REQUIREMENT — The word "bulb" occurs in some lines of the data. Return each such line.
'''
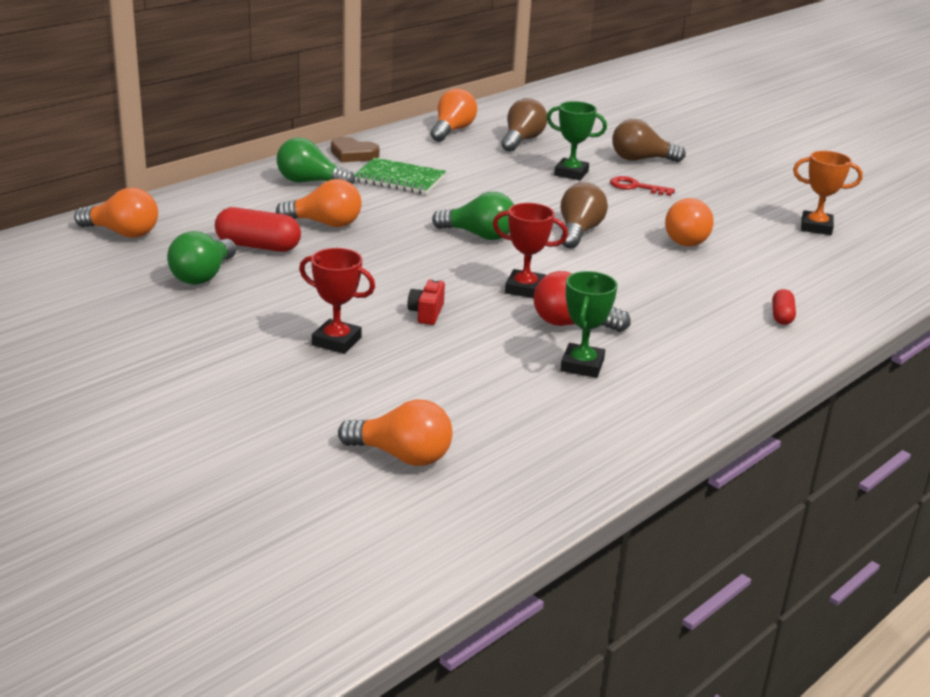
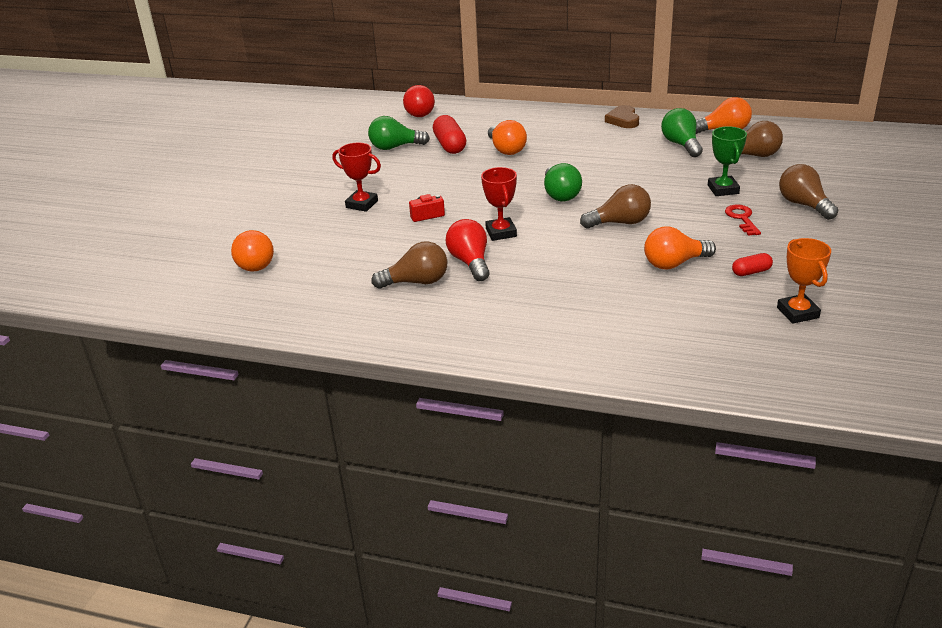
camera: 65 degrees right, 5 degrees up
(123, 233) = (418, 112): orange light bulb -> red light bulb
(310, 182) = (559, 125): green light bulb -> green light bulb (681, 145)
(336, 341) = (362, 204): red trophy -> red trophy turned 60 degrees counterclockwise
(399, 179) = (608, 145): green notebook -> none
(582, 365) = (416, 282): green trophy -> brown light bulb
(782, 316) = (590, 337): red capsule -> red capsule (751, 272)

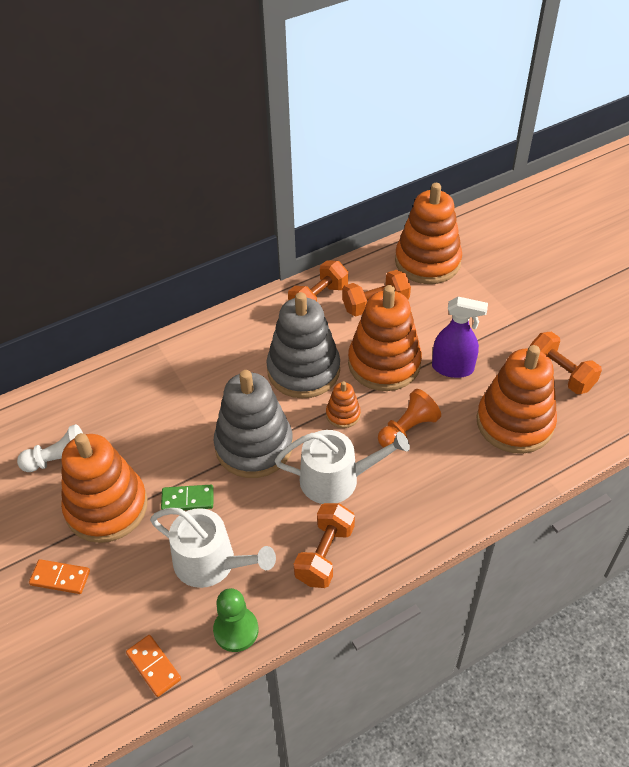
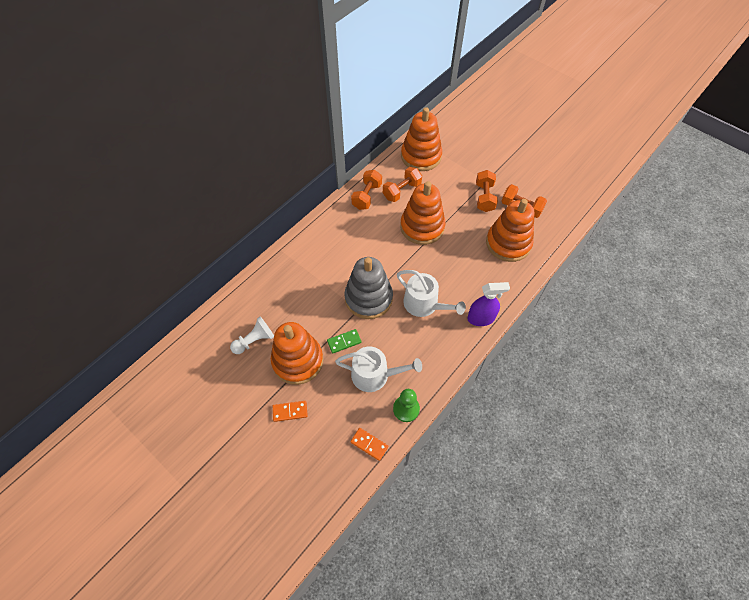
camera: 20 degrees left, 10 degrees up
(303, 370) = (377, 243): grey stacking toy -> none
(325, 554) = (436, 350): orange dumbbell -> orange dumbbell (484, 197)
(337, 479) = (424, 304): white watering can -> white watering can turned 60 degrees clockwise
(343, 414) = (411, 264): orange stacking toy -> none
(407, 429) = (451, 263): orange pawn -> none
(453, 368) = (462, 219): purple spray bottle -> purple spray bottle (481, 318)

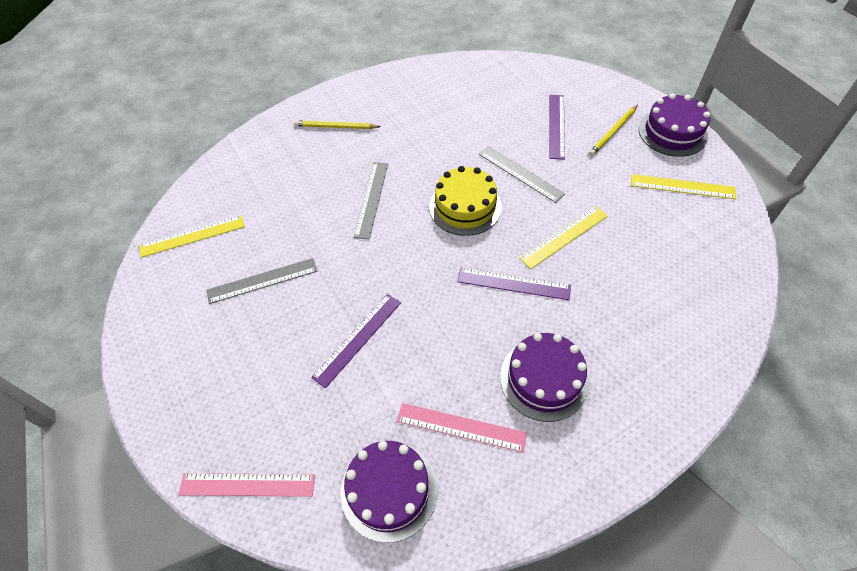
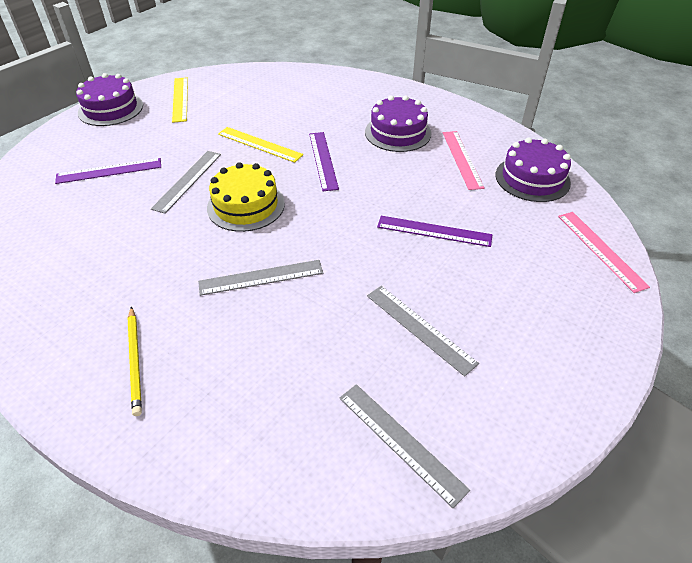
camera: 115 degrees left, 10 degrees down
(192, 236) = (400, 441): yellow ruler -> grey ruler
(613, 132) = (114, 138): yellow pencil -> none

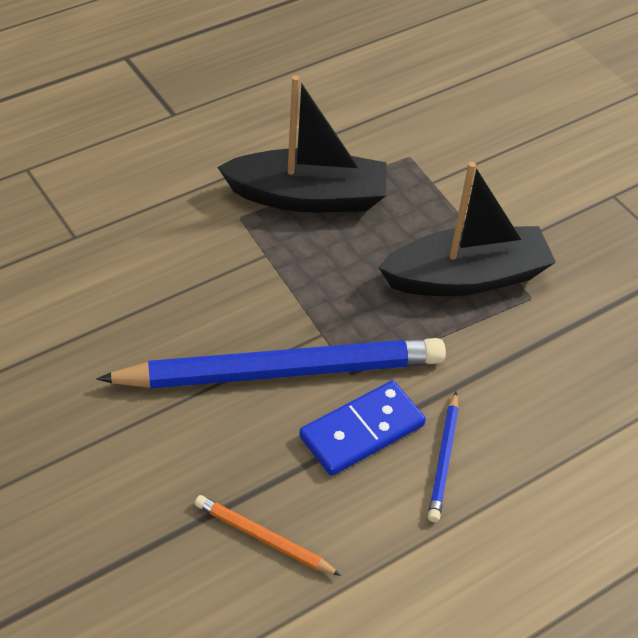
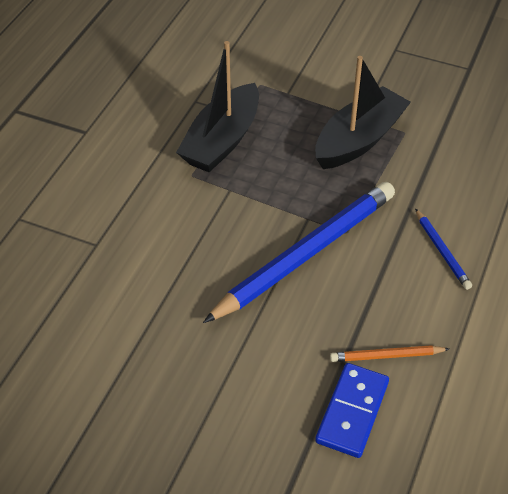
camera: 30 degrees left, 0 degrees up
(308, 197) = (222, 140): black boat -> black boat turned 150 degrees clockwise
(362, 431) = (384, 262): blue domino -> blue domino (352, 412)

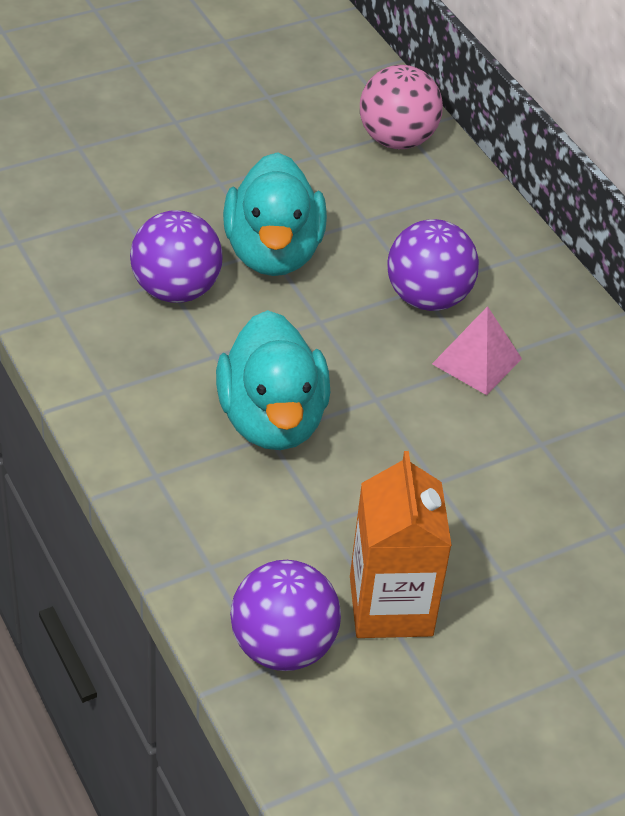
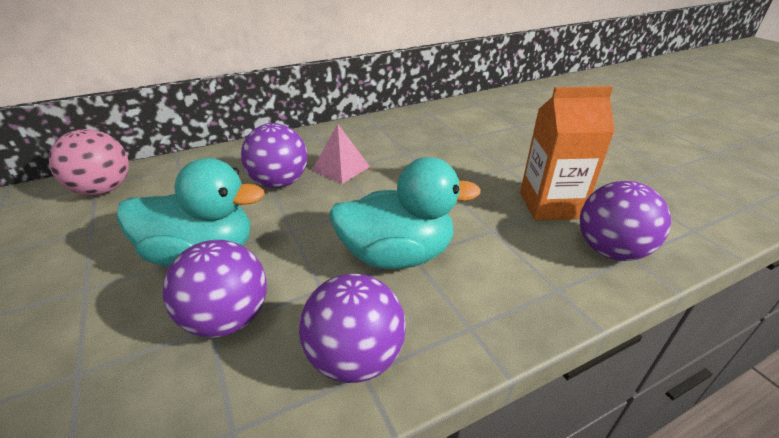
camera: 85 degrees left, 10 degrees down
(123, 384) = (355, 358): none -> purple ball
'''
THE ANSWER —
(123, 233) = (418, 112): orange light bulb -> red light bulb
(310, 182) = (559, 125): green light bulb -> green light bulb (681, 145)
(582, 365) = (416, 282): green trophy -> brown light bulb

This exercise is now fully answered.